▶ **Assigned task**: Transcribe all the records with complete accuracy.

*** Provided entries ***

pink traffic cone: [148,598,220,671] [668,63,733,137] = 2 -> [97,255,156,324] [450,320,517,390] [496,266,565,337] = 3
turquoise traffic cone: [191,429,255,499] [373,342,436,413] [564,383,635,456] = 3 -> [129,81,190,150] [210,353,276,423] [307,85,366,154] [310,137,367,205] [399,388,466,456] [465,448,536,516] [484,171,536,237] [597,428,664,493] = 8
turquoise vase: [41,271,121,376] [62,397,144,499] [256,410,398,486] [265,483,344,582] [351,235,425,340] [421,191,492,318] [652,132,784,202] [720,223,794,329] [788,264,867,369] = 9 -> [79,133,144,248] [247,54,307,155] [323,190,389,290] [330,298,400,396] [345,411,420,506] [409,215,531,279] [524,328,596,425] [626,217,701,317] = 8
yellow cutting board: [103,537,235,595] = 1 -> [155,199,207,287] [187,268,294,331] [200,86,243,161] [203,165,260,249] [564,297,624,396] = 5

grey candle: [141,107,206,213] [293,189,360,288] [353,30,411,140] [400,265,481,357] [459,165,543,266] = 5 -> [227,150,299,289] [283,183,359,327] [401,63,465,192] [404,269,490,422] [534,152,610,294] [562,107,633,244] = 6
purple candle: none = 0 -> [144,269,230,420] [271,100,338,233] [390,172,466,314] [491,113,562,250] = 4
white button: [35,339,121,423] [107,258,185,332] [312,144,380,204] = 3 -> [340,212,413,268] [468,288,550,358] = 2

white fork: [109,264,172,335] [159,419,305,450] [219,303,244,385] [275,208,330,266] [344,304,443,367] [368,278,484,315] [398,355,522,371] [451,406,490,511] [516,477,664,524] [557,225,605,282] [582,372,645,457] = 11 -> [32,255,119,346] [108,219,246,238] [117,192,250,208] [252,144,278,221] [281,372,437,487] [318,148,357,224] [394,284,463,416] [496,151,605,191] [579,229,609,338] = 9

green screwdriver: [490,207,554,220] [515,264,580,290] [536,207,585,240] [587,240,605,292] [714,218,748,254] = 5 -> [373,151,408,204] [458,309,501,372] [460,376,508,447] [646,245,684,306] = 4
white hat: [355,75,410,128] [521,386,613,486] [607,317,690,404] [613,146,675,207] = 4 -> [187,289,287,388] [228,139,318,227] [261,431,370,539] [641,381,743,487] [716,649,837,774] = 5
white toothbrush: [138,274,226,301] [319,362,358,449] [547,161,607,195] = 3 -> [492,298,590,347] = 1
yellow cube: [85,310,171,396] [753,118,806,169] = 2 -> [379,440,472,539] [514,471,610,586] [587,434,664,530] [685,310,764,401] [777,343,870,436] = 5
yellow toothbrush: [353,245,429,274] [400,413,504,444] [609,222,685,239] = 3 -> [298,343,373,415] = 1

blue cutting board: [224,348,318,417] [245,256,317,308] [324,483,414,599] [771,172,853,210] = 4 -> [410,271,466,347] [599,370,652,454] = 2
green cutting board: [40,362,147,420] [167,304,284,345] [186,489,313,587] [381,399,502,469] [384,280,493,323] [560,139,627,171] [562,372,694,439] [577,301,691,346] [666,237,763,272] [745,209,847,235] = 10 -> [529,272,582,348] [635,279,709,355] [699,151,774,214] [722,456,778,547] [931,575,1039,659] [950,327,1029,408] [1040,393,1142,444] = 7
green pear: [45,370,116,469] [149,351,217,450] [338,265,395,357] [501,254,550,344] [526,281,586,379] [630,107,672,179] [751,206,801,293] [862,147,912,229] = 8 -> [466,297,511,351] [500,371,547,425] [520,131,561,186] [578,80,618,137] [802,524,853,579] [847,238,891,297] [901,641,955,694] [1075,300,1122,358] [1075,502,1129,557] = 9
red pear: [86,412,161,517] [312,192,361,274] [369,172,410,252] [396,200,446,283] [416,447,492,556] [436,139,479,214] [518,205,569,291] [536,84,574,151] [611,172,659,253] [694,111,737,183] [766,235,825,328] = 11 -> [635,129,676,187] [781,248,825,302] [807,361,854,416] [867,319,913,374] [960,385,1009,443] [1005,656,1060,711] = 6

*** End of Provided entries ***

▶ **Output below**:
pink traffic cone: [148,598,220,671] [668,63,733,137] = 2 -> [97,255,156,324] [450,320,517,390] [496,266,565,337] = 3
turquoise traffic cone: [191,429,255,499] [373,342,436,413] [564,383,635,456] = 3 -> [129,81,190,150] [210,353,276,423] [307,85,366,154] [310,137,367,205] [399,388,466,456] [465,448,536,516] [484,171,536,237] [597,428,664,493] = 8
turquoise vase: [41,271,121,376] [62,397,144,499] [256,410,398,486] [265,483,344,582] [351,235,425,340] [421,191,492,318] [652,132,784,202] [720,223,794,329] [788,264,867,369] = 9 -> [79,133,144,248] [247,54,307,155] [323,190,389,290] [330,298,400,396] [345,411,420,506] [409,215,531,279] [524,328,596,425] [626,217,701,317] = 8
yellow cutting board: [103,537,235,595] = 1 -> [155,199,207,287] [187,268,294,331] [200,86,243,161] [203,165,260,249] [564,297,624,396] = 5

grey candle: [141,107,206,213] [293,189,360,288] [353,30,411,140] [400,265,481,357] [459,165,543,266] = 5 -> [227,150,299,289] [283,183,359,327] [401,63,465,192] [404,269,490,422] [534,152,610,294] [562,107,633,244] = 6
purple candle: none = 0 -> [144,269,230,420] [271,100,338,233] [390,172,466,314] [491,113,562,250] = 4
white button: [35,339,121,423] [107,258,185,332] [312,144,380,204] = 3 -> [340,212,413,268] [468,288,550,358] = 2

white fork: [109,264,172,335] [159,419,305,450] [219,303,244,385] [275,208,330,266] [344,304,443,367] [368,278,484,315] [398,355,522,371] [451,406,490,511] [516,477,664,524] [557,225,605,282] [582,372,645,457] = 11 -> [32,255,119,346] [108,219,246,238] [117,192,250,208] [252,144,278,221] [281,372,437,487] [318,148,357,224] [394,284,463,416] [496,151,605,191] [579,229,609,338] = 9

green screwdriver: [490,207,554,220] [515,264,580,290] [536,207,585,240] [587,240,605,292] [714,218,748,254] = 5 -> [373,151,408,204] [458,309,501,372] [460,376,508,447] [646,245,684,306] = 4
white hat: [355,75,410,128] [521,386,613,486] [607,317,690,404] [613,146,675,207] = 4 -> [187,289,287,388] [228,139,318,227] [261,431,370,539] [641,381,743,487] [716,649,837,774] = 5
white toothbrush: [138,274,226,301] [319,362,358,449] [547,161,607,195] = 3 -> [492,298,590,347] = 1
yellow cube: [85,310,171,396] [753,118,806,169] = 2 -> [379,440,472,539] [514,471,610,586] [587,434,664,530] [685,310,764,401] [777,343,870,436] = 5
yellow toothbrush: [353,245,429,274] [400,413,504,444] [609,222,685,239] = 3 -> [298,343,373,415] = 1

blue cutting board: [224,348,318,417] [245,256,317,308] [324,483,414,599] [771,172,853,210] = 4 -> [410,271,466,347] [599,370,652,454] = 2
green cutting board: [40,362,147,420] [167,304,284,345] [186,489,313,587] [381,399,502,469] [384,280,493,323] [560,139,627,171] [562,372,694,439] [577,301,691,346] [666,237,763,272] [745,209,847,235] = 10 -> [529,272,582,348] [635,279,709,355] [699,151,774,214] [722,456,778,547] [931,575,1039,659] [950,327,1029,408] [1040,393,1142,444] = 7
green pear: [45,370,116,469] [149,351,217,450] [338,265,395,357] [501,254,550,344] [526,281,586,379] [630,107,672,179] [751,206,801,293] [862,147,912,229] = 8 -> [466,297,511,351] [500,371,547,425] [520,131,561,186] [578,80,618,137] [802,524,853,579] [847,238,891,297] [901,641,955,694] [1075,300,1122,358] [1075,502,1129,557] = 9
red pear: [86,412,161,517] [312,192,361,274] [369,172,410,252] [396,200,446,283] [416,447,492,556] [436,139,479,214] [518,205,569,291] [536,84,574,151] [611,172,659,253] [694,111,737,183] [766,235,825,328] = 11 -> [635,129,676,187] [781,248,825,302] [807,361,854,416] [867,319,913,374] [960,385,1009,443] [1005,656,1060,711] = 6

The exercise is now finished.